═══ SUPPLIED RECORDS ═══

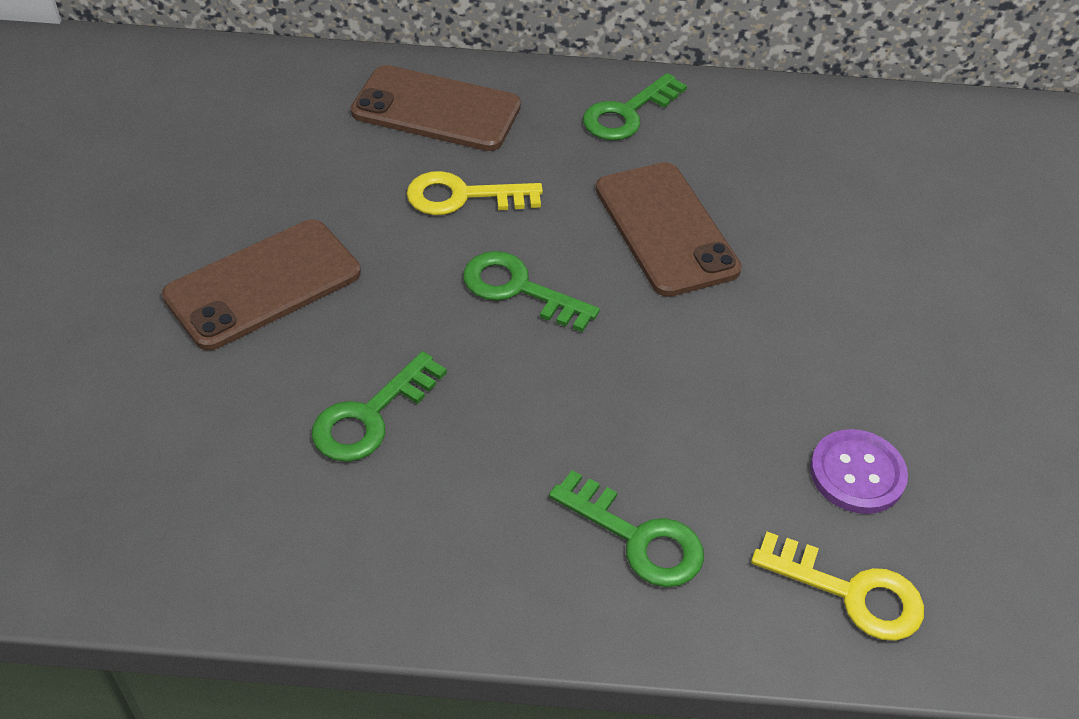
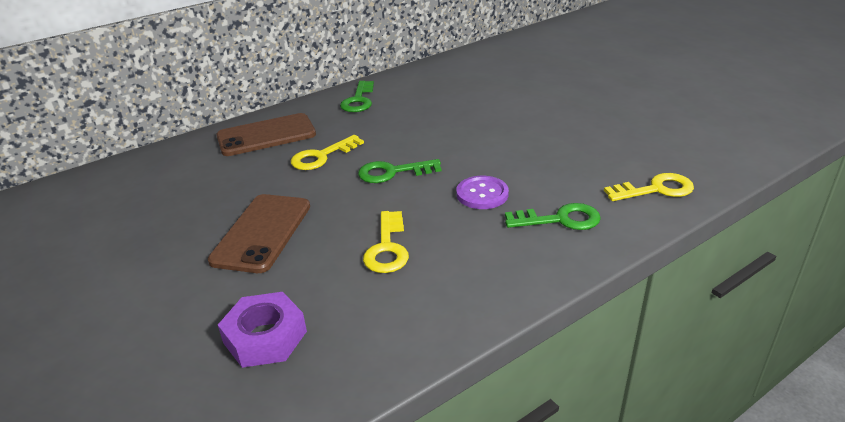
camera: 35 degrees left, 15 degrees down
(115, 447) = (265, 337): none -> purple nut
(371, 416) = (387, 248): green key -> yellow key
(665, 229) = (427, 125): brown phone -> none
(857, 473) = (605, 156): purple button -> purple button (482, 194)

═══

◆ **HOW TO COMPLETE THIS TASK**: Determine how many lines in the entries above contain the word "none", and respond with the number alone.

◆ **RESULT FOR THIS TASK**: 2